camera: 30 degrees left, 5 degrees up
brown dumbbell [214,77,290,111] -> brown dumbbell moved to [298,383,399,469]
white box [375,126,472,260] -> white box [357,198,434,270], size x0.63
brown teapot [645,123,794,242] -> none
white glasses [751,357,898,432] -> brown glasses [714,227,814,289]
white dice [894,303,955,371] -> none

--

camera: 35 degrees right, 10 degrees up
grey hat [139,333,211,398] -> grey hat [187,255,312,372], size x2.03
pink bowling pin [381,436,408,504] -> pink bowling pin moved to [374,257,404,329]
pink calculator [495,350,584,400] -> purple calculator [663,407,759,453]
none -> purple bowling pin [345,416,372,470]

---

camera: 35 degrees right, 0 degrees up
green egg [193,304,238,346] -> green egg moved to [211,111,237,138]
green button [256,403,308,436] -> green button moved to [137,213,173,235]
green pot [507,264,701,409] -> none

▶ _WHAT THE EXERCISE ASKS_
Looking only at the lines of the material above, count those containing "white" and give that number by itself.

▶ _EXERCISE ANSWER_
3